**WORK REQUIRED**
Copy nothing but the lines from the line with "none -> yellow brick H1:O1 level 1" to the end of the records, retyped exactly. Pictures stay out.

**PROVIDED RECORDS**
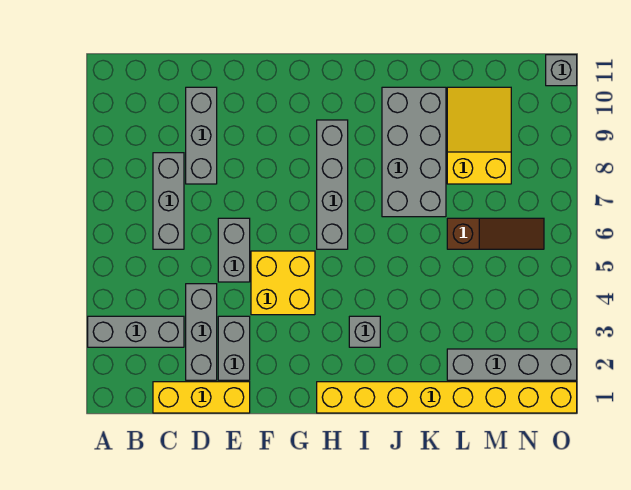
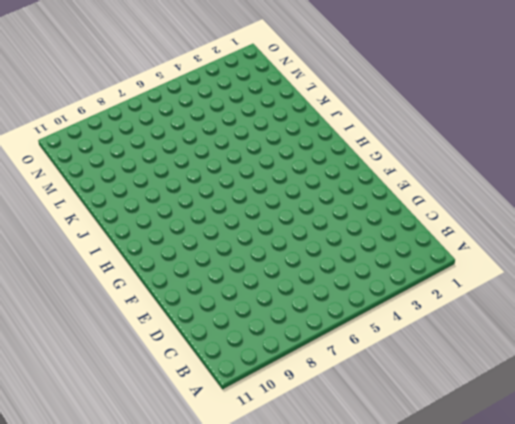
none -> grey brick A3:C3 level 1
none -> yellow brick C1:E1 level 1
none -> grey brick C6:C8 level 1

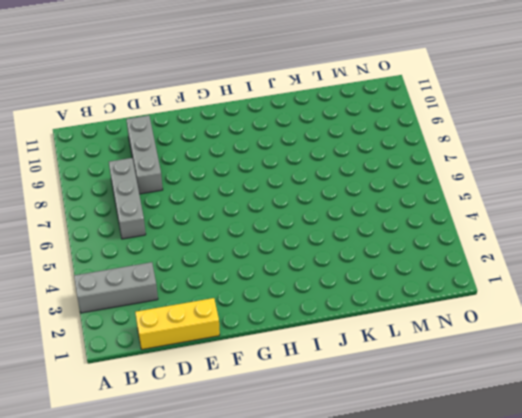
none -> grey brick D2:D4 level 1
none -> grey brick E2:E3 level 1
none -> grey brick E5:E6 level 1

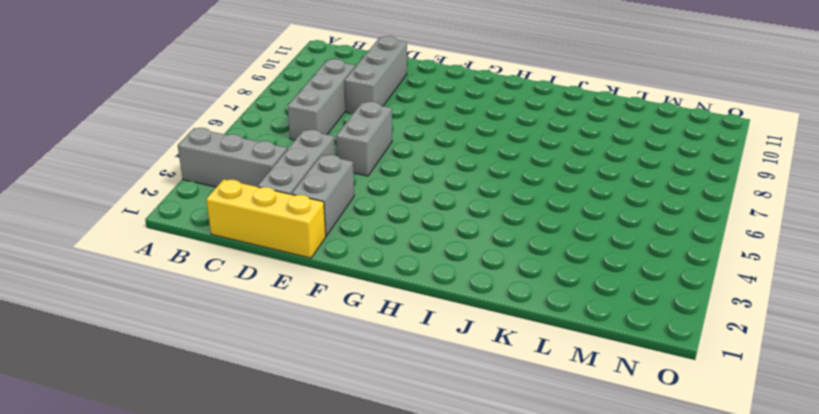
none -> yellow brick F4:G5 level 1
none -> yellow brick H1:O1 level 1
none -> grey brick H6:H9 level 1

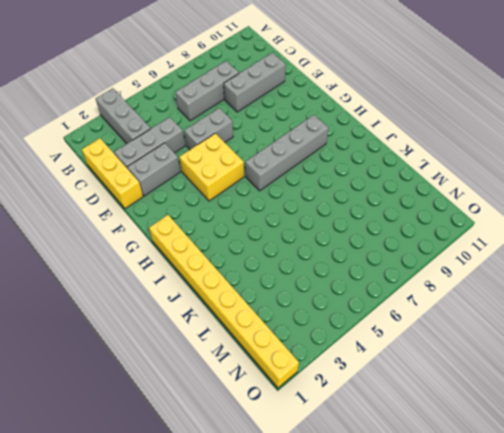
none -> grey brick I3 level 1
none -> grey brick J7:K10 level 1
none -> grey brick L2:O2 level 1

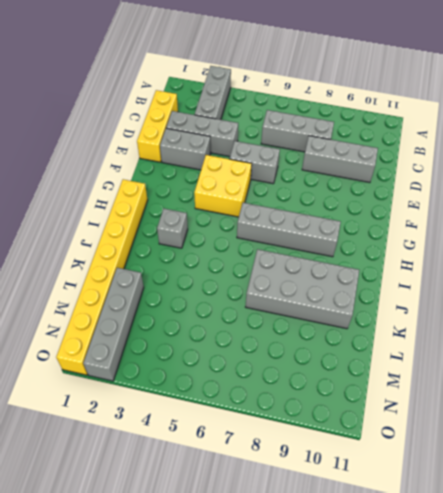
none -> brown slope L6:N6 level 1 top L
none -> yellow slope L8:M10 level 1 top 8
none -> grey brick O11 level 1

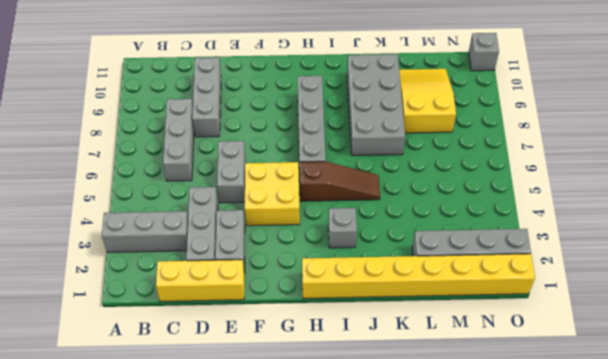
brown slope H5:J5 level 1 top H -> brown slope L6:N6 level 1 top L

**EXERCISE SOLUTION**
none -> yellow brick H1:O1 level 1
none -> grey brick H6:H9 level 1

none -> grey brick I3 level 1
none -> grey brick J7:K10 level 1
none -> grey brick L2:O2 level 1

none -> brown slope L6:N6 level 1 top L
none -> yellow slope L8:M10 level 1 top 8
none -> grey brick O11 level 1

brown slope H5:J5 level 1 top H -> brown slope L6:N6 level 1 top L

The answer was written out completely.